### WHAT NEEDS TO BE DONE:
Return the records from the line with "The width and height of the screenshot is (1233, 952)." to the line with "This screenshot has height=1311, width=924.", copied word for word.

[START]

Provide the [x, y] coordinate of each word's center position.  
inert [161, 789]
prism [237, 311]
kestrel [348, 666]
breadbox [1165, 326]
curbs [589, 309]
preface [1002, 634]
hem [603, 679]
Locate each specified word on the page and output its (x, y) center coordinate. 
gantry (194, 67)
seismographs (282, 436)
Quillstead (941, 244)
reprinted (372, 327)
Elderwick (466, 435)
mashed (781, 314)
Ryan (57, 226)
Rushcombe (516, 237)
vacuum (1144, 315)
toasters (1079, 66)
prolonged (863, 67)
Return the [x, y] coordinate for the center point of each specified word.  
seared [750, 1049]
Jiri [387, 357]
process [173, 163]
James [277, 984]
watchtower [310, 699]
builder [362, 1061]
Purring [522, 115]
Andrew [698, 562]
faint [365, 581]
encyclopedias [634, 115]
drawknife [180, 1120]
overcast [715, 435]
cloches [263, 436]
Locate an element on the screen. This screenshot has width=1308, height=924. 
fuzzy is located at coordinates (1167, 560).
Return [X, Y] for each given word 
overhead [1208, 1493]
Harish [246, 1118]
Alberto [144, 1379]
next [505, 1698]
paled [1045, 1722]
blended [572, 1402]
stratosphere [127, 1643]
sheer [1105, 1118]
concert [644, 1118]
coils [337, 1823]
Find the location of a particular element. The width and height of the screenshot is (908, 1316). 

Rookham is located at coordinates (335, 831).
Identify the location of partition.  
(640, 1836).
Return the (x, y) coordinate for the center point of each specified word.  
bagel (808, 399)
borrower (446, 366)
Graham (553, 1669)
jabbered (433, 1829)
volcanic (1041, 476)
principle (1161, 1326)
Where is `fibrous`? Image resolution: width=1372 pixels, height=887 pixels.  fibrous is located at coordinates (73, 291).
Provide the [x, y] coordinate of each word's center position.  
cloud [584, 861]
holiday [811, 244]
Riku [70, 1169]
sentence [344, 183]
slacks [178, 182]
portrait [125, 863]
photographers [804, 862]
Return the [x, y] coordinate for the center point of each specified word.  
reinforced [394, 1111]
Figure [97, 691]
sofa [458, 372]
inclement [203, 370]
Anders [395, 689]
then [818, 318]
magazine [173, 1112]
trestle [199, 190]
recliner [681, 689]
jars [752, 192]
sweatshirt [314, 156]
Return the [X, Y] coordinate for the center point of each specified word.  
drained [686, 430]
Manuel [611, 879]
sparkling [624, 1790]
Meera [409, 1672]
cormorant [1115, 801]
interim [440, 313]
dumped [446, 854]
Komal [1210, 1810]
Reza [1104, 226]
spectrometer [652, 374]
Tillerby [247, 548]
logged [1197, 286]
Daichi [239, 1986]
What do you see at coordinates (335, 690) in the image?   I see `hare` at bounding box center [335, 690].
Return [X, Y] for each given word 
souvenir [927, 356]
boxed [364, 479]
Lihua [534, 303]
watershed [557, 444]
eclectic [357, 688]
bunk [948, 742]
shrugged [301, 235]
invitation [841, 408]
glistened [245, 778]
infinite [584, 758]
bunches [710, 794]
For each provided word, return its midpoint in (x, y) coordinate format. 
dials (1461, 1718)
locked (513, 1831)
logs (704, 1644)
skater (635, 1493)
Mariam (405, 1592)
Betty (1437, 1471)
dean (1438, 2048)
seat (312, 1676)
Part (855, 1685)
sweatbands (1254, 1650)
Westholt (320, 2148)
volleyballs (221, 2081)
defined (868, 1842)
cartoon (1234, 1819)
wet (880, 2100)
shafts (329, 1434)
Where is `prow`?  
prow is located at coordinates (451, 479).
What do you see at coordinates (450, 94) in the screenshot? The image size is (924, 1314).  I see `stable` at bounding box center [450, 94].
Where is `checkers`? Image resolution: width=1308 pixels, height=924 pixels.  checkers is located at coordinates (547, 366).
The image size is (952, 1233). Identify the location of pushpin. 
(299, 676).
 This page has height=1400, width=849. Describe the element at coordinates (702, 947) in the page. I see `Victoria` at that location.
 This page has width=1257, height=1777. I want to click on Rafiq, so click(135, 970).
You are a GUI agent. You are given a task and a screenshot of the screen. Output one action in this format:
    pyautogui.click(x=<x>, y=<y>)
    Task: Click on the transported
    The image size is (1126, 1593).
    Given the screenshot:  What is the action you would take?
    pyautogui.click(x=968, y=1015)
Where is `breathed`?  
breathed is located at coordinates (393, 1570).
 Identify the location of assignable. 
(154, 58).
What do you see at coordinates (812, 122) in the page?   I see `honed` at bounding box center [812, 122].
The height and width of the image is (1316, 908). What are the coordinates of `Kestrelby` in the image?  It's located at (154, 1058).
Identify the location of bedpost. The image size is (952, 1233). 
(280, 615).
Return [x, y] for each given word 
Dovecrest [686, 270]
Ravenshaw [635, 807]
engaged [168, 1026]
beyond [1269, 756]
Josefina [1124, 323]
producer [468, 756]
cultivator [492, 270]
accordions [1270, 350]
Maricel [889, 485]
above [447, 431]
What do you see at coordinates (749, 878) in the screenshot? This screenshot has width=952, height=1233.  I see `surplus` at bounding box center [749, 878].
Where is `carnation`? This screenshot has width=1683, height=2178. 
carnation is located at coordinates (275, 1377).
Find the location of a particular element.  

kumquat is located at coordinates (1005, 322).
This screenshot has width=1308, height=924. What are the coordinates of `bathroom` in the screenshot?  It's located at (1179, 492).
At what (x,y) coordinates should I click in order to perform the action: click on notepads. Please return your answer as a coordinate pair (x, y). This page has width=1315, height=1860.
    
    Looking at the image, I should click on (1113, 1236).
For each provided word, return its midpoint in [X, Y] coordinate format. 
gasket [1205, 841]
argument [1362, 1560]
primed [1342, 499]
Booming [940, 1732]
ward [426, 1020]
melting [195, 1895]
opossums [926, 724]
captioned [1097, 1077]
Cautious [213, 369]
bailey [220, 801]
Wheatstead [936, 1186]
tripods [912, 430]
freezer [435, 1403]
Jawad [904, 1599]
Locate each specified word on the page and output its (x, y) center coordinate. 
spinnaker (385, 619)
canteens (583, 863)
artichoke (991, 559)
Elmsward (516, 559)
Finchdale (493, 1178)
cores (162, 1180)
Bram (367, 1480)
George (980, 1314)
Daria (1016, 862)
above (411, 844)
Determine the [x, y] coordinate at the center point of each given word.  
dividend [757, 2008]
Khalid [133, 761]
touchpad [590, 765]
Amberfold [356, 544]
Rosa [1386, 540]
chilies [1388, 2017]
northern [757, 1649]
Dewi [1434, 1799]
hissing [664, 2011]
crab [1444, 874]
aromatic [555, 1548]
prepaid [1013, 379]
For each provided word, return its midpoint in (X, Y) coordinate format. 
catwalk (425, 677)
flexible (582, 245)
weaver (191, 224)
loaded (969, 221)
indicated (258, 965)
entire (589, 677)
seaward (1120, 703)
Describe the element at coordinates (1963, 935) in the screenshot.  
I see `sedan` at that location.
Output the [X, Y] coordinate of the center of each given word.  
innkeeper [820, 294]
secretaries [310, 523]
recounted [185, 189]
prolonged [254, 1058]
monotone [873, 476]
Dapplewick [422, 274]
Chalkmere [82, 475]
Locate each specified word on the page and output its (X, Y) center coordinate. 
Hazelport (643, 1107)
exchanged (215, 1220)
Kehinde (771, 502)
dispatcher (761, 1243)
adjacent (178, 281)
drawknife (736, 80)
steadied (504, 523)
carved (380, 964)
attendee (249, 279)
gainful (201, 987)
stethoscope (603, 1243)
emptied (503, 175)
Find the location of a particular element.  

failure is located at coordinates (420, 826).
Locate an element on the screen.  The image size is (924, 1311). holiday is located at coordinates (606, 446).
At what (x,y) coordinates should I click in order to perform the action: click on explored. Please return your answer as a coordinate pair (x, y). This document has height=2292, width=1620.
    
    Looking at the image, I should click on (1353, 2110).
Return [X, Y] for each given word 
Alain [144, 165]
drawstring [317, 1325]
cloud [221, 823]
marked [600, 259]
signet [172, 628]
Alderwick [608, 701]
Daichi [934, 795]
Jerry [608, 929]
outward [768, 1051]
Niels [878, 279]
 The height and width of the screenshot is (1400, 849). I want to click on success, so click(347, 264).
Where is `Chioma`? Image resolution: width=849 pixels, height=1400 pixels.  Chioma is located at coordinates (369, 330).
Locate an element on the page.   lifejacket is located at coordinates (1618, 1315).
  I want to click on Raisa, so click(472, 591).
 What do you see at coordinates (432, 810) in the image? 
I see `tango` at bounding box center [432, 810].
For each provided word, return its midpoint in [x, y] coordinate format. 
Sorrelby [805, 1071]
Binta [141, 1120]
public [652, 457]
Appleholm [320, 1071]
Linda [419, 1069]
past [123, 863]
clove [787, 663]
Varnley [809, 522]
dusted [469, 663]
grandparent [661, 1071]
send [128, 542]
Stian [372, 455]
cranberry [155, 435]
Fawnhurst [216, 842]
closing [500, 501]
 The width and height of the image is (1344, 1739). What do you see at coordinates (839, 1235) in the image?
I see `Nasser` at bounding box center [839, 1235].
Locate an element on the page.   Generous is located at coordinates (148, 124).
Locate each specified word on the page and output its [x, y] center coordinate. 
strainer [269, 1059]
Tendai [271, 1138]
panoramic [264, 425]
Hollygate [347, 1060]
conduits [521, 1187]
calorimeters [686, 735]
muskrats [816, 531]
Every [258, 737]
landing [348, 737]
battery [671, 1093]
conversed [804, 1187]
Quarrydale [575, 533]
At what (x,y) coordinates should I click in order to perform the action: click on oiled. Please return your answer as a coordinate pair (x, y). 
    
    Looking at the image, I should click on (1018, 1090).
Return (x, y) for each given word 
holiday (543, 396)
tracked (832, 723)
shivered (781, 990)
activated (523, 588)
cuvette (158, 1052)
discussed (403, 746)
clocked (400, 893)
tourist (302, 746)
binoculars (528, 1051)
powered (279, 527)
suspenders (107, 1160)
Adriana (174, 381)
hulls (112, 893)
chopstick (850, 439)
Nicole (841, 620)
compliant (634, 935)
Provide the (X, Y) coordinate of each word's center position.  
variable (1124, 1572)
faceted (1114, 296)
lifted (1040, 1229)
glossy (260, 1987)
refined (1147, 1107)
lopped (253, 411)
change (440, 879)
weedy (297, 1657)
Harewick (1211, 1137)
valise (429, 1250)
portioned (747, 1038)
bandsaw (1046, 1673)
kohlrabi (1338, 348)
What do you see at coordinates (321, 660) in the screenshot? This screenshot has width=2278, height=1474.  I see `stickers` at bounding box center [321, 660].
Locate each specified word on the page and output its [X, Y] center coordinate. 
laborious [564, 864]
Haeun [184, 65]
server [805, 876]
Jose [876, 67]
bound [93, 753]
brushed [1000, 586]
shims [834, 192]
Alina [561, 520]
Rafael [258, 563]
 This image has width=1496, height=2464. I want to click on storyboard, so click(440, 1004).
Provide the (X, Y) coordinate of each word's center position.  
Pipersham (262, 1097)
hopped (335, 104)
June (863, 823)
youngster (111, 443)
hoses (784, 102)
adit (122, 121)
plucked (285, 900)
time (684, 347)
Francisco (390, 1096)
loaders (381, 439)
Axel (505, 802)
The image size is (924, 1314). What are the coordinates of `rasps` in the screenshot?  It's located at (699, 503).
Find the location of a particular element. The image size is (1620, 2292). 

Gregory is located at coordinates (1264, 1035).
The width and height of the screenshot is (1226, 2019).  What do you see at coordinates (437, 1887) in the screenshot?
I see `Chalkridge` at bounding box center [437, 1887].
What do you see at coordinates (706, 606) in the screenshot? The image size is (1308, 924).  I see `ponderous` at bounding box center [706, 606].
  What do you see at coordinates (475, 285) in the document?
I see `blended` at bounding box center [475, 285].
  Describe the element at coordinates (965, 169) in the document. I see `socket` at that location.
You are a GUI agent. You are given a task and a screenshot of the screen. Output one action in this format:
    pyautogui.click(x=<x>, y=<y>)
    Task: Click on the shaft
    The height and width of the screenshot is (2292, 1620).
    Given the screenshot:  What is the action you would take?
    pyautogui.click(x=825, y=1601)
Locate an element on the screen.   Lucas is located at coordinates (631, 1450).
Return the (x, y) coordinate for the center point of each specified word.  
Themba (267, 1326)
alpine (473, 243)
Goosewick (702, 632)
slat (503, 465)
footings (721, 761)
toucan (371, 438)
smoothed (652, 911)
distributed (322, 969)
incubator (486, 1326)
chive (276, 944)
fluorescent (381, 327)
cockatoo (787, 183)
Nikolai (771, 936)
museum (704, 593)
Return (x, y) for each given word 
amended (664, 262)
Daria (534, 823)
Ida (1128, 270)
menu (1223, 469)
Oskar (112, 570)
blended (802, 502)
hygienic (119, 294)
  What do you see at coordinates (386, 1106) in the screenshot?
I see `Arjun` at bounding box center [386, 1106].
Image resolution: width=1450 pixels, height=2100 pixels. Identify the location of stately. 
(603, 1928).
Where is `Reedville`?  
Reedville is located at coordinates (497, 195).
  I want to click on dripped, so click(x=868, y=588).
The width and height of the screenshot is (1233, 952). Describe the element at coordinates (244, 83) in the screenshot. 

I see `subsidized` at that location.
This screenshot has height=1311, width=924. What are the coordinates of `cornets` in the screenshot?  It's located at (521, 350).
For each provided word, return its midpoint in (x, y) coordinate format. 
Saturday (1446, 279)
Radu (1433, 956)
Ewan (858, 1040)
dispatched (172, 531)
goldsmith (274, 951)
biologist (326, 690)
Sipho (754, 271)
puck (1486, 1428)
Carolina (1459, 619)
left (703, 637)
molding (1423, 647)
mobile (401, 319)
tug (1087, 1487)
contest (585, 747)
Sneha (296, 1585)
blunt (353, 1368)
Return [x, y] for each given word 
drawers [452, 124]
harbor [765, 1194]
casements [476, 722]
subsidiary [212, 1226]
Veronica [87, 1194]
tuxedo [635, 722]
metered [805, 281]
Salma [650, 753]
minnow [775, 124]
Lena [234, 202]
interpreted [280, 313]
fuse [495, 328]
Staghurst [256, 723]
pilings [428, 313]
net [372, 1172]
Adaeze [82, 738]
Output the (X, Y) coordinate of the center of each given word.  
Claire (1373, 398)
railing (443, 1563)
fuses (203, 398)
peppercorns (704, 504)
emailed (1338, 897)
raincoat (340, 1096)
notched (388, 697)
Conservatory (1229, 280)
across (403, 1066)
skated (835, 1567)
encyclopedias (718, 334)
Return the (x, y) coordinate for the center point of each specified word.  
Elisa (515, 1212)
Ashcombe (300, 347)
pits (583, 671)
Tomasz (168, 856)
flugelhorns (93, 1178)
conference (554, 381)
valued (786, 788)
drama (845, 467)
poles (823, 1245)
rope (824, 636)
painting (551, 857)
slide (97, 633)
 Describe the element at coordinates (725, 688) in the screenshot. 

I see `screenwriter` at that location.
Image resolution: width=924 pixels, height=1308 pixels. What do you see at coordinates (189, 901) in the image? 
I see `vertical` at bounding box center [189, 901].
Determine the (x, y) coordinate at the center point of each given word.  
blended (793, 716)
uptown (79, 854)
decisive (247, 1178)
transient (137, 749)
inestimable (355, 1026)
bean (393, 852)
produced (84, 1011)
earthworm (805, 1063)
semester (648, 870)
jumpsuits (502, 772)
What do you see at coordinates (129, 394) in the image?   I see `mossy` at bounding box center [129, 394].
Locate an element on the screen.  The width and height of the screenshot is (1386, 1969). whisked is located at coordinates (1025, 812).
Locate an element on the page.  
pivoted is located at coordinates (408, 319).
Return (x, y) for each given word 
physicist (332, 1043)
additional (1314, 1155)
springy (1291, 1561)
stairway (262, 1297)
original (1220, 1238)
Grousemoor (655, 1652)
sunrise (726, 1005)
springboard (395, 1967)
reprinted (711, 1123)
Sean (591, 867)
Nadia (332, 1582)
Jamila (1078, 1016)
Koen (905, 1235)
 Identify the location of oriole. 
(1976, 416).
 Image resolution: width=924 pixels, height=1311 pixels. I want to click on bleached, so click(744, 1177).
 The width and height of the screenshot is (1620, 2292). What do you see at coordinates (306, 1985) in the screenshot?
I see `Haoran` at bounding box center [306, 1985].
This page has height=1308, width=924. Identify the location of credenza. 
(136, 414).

[END]

### RESULT BELOW:
The width and height of the screenshot is (1233, 952). Describe the element at coordinates (244, 83) in the screenshot. 

I see `subsidized` at that location.
This screenshot has height=1311, width=924. What are the coordinates of `cornets` in the screenshot?  It's located at (521, 350).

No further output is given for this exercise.